▽

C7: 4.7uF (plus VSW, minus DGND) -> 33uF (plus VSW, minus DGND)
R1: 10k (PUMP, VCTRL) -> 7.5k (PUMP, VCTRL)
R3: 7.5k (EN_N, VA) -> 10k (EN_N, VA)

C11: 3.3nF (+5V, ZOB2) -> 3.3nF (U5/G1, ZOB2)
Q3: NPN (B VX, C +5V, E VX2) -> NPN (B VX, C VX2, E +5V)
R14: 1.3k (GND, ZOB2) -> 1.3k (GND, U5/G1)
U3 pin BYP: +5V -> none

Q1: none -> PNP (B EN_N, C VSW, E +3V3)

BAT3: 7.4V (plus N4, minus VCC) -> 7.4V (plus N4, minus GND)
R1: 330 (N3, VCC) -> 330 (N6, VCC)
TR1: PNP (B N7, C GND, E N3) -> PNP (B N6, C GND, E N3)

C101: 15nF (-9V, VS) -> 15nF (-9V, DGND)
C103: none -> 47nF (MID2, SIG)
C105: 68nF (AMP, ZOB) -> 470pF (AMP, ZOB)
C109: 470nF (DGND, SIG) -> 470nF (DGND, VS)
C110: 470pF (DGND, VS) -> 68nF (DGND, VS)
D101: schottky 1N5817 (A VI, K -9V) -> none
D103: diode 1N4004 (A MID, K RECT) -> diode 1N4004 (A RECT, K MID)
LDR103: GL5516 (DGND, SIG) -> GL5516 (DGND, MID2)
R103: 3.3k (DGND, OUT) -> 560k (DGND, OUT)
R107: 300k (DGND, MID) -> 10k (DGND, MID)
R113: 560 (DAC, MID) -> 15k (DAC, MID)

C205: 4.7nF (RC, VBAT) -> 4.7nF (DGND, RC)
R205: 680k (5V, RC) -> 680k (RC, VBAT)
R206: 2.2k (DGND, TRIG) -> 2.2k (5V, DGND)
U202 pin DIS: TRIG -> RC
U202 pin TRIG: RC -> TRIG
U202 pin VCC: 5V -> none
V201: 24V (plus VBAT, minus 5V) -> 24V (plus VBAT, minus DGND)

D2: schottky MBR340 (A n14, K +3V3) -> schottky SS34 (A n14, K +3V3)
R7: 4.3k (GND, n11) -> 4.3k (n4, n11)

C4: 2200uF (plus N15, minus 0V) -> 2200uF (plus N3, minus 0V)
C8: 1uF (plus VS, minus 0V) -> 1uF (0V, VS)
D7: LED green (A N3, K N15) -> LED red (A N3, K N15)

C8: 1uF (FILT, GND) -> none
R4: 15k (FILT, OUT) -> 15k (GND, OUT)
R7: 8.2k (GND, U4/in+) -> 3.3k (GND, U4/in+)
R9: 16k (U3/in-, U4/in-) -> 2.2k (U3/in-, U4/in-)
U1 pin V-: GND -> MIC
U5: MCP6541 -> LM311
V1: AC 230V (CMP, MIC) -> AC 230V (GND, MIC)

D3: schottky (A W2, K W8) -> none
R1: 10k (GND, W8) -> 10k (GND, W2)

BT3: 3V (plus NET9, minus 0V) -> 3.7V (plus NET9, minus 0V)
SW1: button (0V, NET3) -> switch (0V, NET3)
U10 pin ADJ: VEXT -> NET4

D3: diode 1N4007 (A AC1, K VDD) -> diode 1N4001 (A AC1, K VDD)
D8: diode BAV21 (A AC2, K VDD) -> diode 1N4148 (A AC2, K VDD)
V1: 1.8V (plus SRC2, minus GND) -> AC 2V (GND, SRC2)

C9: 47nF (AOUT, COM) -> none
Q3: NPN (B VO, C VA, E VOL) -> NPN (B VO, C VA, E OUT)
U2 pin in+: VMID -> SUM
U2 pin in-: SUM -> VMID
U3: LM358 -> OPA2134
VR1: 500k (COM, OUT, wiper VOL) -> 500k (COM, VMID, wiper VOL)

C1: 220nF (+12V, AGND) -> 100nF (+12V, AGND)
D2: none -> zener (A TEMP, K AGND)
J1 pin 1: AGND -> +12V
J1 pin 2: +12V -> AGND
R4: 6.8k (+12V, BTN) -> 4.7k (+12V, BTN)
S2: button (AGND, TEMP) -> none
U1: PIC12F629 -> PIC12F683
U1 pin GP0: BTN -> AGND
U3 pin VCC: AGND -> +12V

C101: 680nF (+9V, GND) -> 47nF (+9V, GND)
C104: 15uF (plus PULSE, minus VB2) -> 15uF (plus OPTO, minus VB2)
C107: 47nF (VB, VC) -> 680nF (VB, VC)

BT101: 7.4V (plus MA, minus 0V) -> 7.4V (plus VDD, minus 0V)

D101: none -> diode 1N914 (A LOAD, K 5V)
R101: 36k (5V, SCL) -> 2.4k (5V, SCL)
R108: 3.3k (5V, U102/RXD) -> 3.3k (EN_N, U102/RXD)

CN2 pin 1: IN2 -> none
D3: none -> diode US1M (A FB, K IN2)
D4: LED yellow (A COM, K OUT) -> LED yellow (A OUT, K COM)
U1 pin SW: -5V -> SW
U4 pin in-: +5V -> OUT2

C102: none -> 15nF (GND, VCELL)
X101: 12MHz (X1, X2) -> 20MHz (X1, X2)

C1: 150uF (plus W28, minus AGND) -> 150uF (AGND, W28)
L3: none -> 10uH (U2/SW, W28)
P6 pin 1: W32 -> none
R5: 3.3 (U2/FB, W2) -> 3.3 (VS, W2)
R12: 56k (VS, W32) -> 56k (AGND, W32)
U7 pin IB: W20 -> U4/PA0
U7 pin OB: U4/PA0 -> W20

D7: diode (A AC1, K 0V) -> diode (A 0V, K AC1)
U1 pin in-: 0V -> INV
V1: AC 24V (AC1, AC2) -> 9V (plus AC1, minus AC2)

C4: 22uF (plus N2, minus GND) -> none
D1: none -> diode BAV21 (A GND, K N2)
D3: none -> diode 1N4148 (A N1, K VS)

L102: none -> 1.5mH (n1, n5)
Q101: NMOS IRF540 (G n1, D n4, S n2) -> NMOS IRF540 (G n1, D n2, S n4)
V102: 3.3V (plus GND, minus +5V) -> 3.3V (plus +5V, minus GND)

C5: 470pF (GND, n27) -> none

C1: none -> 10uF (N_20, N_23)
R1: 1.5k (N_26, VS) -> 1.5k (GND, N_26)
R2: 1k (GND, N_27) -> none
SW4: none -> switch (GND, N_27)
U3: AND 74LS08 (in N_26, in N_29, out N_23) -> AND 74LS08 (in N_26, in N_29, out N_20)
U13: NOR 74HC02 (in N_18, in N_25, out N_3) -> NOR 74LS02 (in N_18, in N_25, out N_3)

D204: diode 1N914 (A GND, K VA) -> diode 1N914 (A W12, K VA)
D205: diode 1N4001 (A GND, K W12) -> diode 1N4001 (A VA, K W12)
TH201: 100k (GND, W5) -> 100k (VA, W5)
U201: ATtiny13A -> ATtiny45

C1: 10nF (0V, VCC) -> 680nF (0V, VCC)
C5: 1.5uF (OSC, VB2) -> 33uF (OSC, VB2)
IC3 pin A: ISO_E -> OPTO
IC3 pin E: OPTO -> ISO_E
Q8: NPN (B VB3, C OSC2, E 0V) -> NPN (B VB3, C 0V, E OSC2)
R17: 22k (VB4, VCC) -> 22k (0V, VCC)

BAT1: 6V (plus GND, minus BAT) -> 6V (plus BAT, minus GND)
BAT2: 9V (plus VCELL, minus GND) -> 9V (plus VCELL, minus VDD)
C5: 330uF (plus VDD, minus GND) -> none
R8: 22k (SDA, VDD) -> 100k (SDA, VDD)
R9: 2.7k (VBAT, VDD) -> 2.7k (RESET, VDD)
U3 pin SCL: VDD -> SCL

△

Task details
For the listing above, give the number of lines that contain the string "switch" and nothing else.

Task solution
2